--- Begin ---

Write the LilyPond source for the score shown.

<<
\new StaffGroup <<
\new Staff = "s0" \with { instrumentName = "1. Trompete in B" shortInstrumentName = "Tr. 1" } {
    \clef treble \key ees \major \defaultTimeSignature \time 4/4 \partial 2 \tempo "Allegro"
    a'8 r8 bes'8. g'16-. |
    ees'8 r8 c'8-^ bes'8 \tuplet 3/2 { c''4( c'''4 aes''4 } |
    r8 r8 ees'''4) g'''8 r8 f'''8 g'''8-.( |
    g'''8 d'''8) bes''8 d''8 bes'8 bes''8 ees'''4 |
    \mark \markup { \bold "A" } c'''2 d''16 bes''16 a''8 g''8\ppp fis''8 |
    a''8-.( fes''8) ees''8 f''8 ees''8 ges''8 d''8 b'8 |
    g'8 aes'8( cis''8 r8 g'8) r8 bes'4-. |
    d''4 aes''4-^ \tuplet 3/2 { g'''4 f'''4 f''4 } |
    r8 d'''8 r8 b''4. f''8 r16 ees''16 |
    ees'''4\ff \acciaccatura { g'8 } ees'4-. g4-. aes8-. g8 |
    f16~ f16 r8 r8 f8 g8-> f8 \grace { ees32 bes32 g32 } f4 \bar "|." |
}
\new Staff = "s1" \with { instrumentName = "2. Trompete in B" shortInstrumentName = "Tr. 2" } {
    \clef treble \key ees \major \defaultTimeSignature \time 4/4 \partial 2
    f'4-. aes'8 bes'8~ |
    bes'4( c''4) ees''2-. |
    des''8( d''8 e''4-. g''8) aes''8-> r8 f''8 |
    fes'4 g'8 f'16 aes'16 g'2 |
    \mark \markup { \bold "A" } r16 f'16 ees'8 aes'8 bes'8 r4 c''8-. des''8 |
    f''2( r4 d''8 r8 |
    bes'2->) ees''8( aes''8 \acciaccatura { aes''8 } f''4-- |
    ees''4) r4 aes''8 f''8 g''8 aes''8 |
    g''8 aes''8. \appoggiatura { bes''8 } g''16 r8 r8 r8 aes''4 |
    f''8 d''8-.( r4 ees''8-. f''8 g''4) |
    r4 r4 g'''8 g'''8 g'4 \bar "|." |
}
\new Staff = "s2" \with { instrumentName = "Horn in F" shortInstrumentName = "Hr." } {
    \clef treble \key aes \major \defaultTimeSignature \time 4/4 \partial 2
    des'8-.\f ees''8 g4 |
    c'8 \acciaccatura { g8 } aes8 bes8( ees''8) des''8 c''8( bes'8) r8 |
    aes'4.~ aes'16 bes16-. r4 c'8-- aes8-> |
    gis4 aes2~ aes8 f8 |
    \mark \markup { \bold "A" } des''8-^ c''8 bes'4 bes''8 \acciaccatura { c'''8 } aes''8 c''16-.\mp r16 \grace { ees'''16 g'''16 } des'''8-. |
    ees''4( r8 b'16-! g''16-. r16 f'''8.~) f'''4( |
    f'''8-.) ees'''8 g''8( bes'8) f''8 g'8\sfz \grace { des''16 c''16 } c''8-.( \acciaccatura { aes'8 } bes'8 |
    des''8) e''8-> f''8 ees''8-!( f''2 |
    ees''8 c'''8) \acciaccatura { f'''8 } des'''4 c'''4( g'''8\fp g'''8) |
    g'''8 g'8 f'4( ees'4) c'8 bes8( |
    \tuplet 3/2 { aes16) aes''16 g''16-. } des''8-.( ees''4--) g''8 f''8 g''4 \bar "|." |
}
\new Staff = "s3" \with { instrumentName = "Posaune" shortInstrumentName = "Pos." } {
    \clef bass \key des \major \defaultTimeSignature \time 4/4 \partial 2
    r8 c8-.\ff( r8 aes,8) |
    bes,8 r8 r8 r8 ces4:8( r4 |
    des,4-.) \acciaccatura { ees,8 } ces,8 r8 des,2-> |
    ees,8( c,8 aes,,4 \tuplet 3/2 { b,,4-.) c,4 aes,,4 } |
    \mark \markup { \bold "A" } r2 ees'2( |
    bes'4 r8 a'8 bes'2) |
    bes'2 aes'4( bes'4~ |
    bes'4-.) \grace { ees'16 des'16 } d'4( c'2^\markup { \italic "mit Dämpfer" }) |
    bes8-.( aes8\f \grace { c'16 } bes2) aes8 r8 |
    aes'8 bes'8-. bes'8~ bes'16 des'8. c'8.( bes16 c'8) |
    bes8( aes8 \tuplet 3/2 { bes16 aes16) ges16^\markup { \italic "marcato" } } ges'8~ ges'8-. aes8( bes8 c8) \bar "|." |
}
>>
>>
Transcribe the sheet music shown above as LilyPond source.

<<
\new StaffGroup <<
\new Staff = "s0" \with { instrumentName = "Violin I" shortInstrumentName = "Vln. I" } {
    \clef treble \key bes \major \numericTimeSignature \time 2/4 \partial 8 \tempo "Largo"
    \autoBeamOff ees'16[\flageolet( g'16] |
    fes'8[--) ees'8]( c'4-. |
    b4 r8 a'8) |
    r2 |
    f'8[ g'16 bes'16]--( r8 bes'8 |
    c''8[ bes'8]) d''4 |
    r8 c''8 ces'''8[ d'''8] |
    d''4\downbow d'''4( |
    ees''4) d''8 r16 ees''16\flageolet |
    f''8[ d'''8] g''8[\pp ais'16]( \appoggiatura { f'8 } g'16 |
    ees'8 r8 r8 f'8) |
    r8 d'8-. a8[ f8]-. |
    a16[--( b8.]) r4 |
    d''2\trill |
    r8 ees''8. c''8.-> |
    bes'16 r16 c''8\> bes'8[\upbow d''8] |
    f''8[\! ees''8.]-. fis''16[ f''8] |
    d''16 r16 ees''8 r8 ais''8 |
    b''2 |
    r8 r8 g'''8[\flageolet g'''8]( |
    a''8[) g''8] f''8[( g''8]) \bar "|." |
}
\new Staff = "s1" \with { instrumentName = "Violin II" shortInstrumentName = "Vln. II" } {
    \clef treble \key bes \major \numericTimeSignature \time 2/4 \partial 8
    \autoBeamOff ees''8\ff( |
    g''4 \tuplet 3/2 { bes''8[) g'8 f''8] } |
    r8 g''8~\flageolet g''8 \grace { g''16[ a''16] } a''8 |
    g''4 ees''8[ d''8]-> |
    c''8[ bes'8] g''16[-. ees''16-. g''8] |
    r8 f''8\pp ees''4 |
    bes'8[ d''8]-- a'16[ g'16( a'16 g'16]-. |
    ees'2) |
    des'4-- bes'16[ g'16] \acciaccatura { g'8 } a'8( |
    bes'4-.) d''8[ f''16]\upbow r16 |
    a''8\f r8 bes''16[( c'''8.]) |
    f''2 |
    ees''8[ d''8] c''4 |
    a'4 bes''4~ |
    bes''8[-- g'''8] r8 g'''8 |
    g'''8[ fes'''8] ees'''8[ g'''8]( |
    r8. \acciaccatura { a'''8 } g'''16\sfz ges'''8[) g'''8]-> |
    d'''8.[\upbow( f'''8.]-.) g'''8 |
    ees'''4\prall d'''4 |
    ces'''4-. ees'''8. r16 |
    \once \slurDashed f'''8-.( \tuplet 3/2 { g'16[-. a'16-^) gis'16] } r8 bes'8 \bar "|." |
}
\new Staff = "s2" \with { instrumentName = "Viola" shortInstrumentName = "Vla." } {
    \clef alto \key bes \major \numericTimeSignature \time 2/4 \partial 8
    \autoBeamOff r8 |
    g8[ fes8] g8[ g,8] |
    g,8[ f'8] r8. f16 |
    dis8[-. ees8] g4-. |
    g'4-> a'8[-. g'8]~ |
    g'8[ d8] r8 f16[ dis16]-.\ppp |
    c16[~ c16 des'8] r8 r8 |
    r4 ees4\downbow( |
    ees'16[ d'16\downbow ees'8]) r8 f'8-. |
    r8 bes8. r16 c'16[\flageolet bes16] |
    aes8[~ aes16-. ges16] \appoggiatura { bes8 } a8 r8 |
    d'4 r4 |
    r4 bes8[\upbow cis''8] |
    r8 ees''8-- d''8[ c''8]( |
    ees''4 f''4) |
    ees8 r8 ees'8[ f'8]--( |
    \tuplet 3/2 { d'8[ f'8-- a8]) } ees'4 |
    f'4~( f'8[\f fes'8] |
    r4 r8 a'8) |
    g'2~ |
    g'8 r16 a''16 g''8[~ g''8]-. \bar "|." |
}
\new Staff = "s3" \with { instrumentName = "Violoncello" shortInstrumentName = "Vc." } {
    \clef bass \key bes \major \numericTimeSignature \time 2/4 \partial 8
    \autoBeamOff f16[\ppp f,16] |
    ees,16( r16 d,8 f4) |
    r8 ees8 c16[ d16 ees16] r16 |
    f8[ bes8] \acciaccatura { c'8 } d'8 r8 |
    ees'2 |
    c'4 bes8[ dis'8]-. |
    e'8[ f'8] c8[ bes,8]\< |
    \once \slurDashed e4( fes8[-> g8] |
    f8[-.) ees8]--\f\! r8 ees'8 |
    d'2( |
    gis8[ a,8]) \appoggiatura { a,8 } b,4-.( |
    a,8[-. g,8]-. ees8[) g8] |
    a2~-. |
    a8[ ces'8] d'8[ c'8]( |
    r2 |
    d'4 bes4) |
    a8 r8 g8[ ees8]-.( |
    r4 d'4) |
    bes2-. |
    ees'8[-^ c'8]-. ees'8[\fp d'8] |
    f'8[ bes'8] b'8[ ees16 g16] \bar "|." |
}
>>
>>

--- End ---

Determine how many lines above contain the string "acciaccatura", with case counting. Give only the number.

▶ **Task result**: 10